● **Requirement**
Leave the pictures out and quote every line from the start of the listing to the line with "(312, 249) = (239, 278): purple", inclusive.

● **Supplied data**
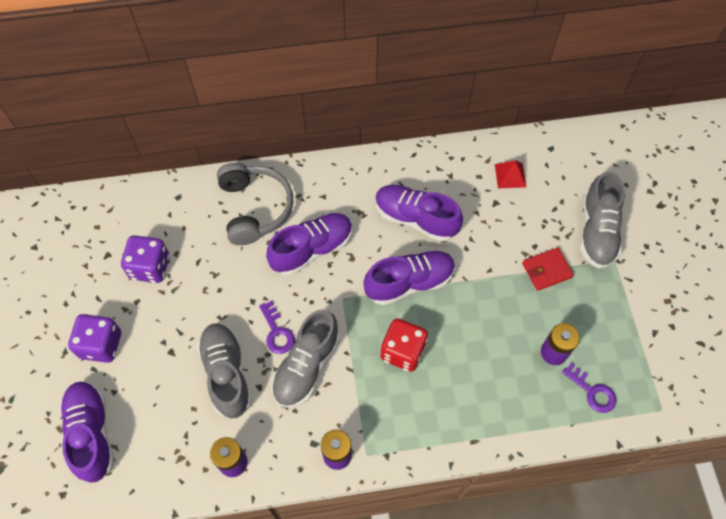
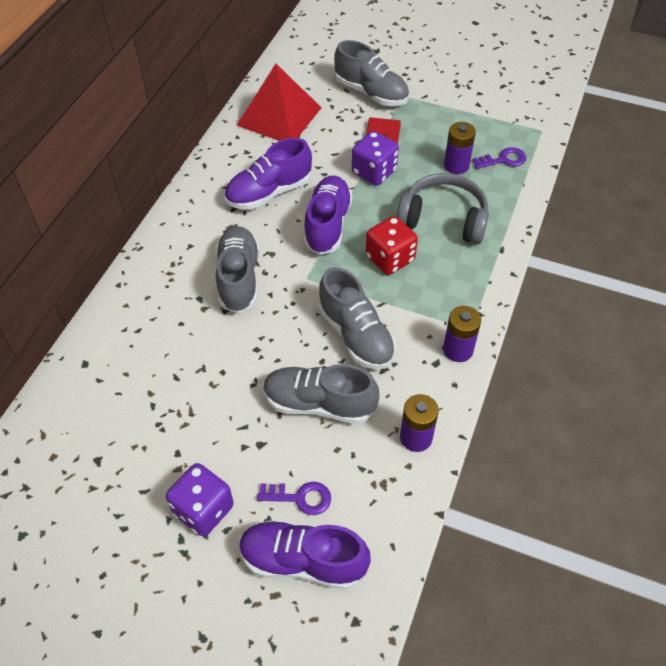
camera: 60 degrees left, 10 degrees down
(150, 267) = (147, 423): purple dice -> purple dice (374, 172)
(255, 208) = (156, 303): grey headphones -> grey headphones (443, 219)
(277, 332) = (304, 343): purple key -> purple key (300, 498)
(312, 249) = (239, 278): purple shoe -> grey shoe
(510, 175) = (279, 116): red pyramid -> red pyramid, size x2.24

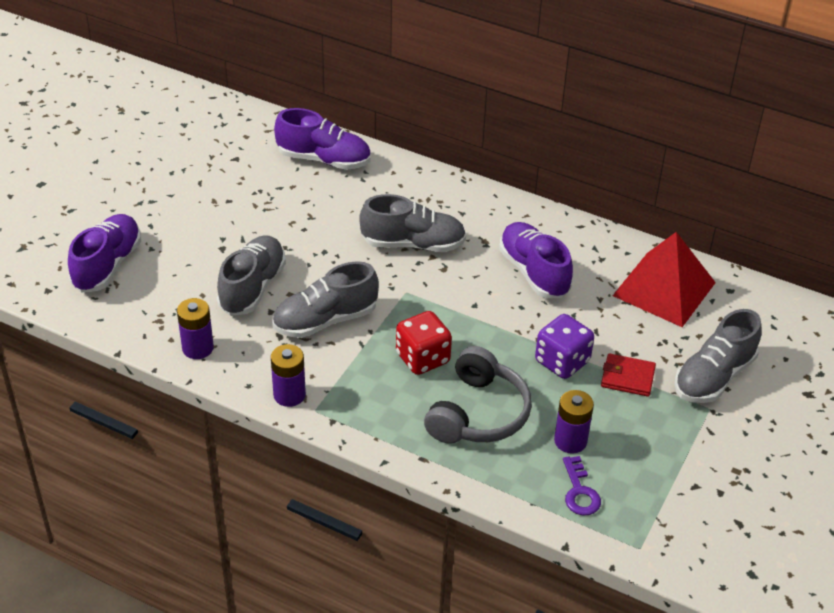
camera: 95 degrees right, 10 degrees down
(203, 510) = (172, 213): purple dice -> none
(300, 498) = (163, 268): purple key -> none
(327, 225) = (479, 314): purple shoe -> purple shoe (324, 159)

● **Response**
camera: 60 degrees left, 10 degrees down
(150, 267) = (147, 423): purple dice -> purple dice (374, 172)
(255, 208) = (156, 303): grey headphones -> grey headphones (443, 219)
(277, 332) = (304, 343): purple key -> purple key (300, 498)
(312, 249) = (239, 278): purple shoe -> grey shoe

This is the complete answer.